▸ **Your objective**
Please copy the records below word for word, leaving out the pictures.

______________________________

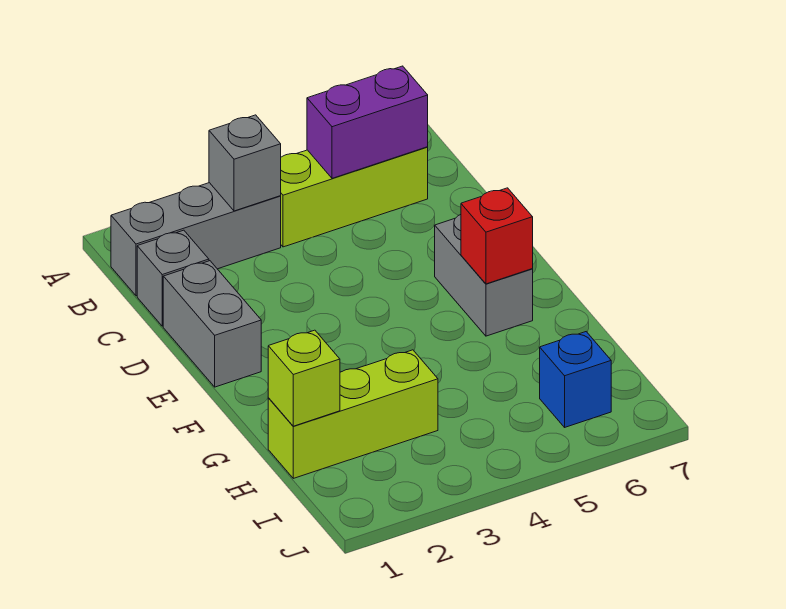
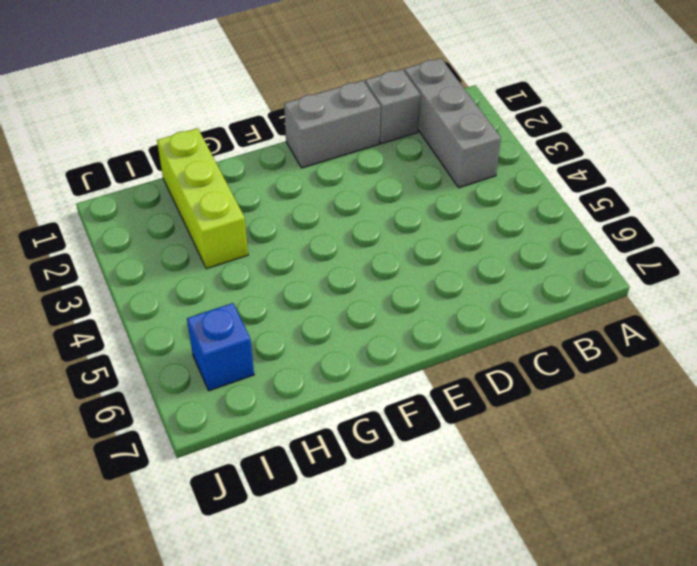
none -> lime brick B4:B6 level 1
none -> grey brick E6:F6 level 1

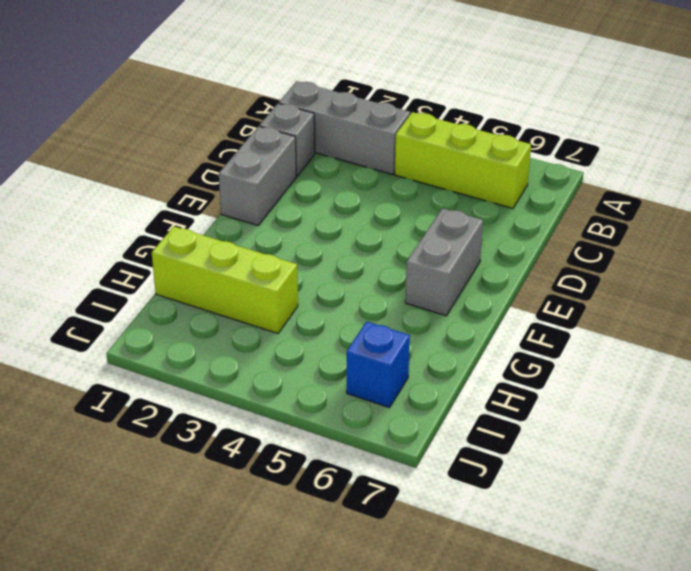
none -> grey brick B3 level 2
none -> purple brick B5:B6 level 2

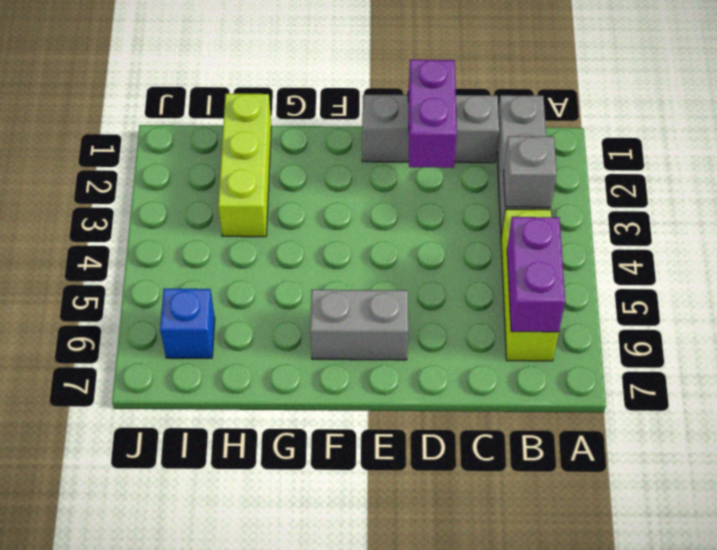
purple brick D1:D2 level 2 -> none
none -> red brick F6 level 2
none -> lime brick H1 level 2

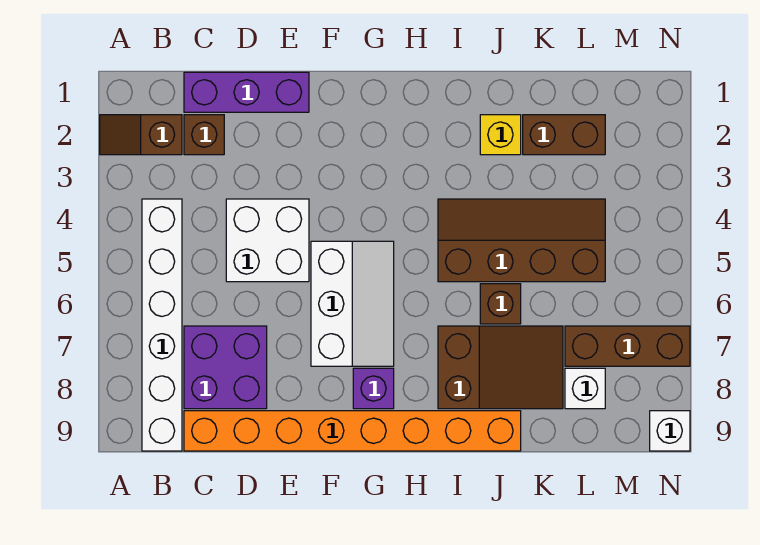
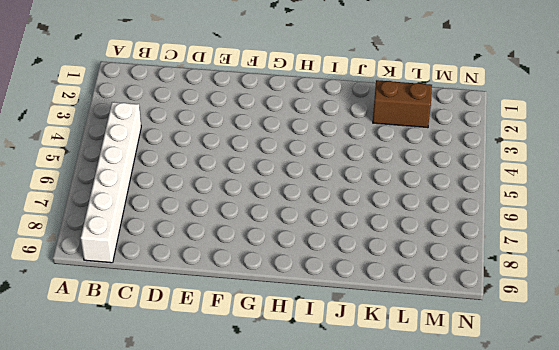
none -> brown slope A2:B2 level 1 top B
none -> purple brick C1:E1 level 1
none -> brown brick C2 level 1

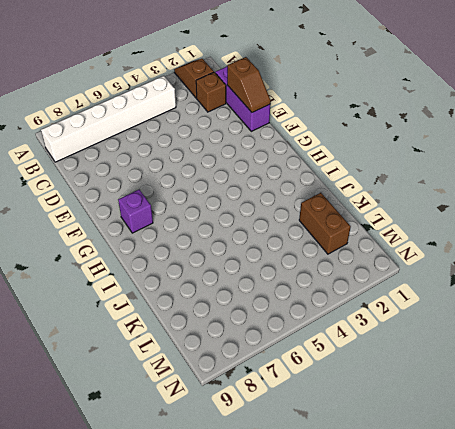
brown slope D1:E1 level 2 top D -> none
none -> purple brick C7:D8 level 1
none -> orange brick C9:J9 level 1
none -> white brick D4:E5 level 1

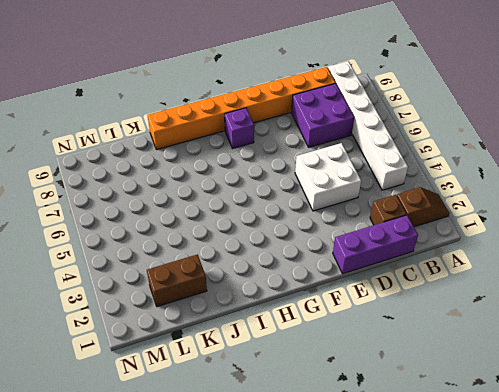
none -> white slope F5:G7 level 1 top F
none -> brown slope I4:L5 level 1 top 5
none -> brown slope I7:K8 level 1 top I

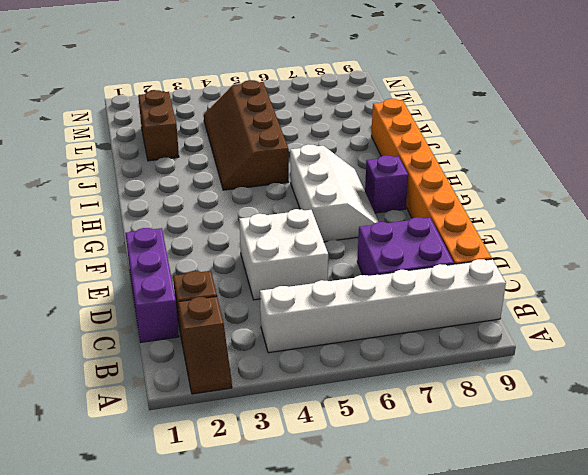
white slope F6:H7 level 1 top 6 -> white slope F5:G7 level 1 top F
none -> brown slope I7:K8 level 1 top I
none -> yellow brick J2 level 1
none -> brown brick J6 level 1

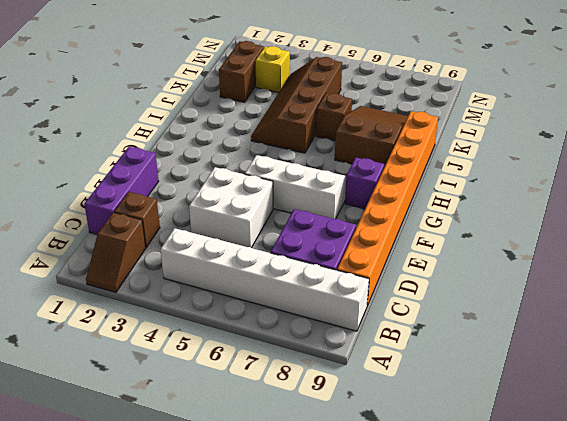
yellow brick L3 level 1 -> yellow brick J2 level 1
none -> brown brick L7:N7 level 1
none -> white brick L8 level 1
none -> white brick N9 level 1

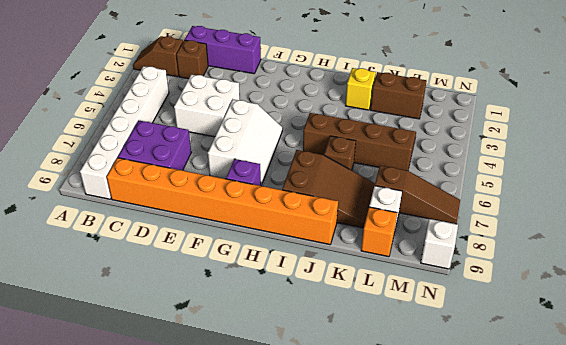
brown slope L7:N7 level 1 top L -> brown brick L7:N7 level 1
orange brick L9 level 1 -> none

______________________________

▸ **Response to this exercise**
none -> lime brick B4:B6 level 1
none -> grey brick E6:F6 level 1

none -> grey brick B3 level 2
none -> purple brick B5:B6 level 2

purple brick D1:D2 level 2 -> none
none -> red brick F6 level 2
none -> lime brick H1 level 2

none -> brown slope A2:B2 level 1 top B
none -> purple brick C1:E1 level 1
none -> brown brick C2 level 1

brown slope D1:E1 level 2 top D -> none
none -> purple brick C7:D8 level 1
none -> orange brick C9:J9 level 1
none -> white brick D4:E5 level 1

none -> white slope F5:G7 level 1 top F
none -> brown slope I4:L5 level 1 top 5
none -> brown slope I7:K8 level 1 top I

white slope F6:H7 level 1 top 6 -> white slope F5:G7 level 1 top F
none -> brown slope I7:K8 level 1 top I
none -> yellow brick J2 level 1
none -> brown brick J6 level 1

yellow brick L3 level 1 -> yellow brick J2 level 1
none -> brown brick L7:N7 level 1
none -> white brick L8 level 1
none -> white brick N9 level 1

brown slope L7:N7 level 1 top L -> brown brick L7:N7 level 1
orange brick L9 level 1 -> none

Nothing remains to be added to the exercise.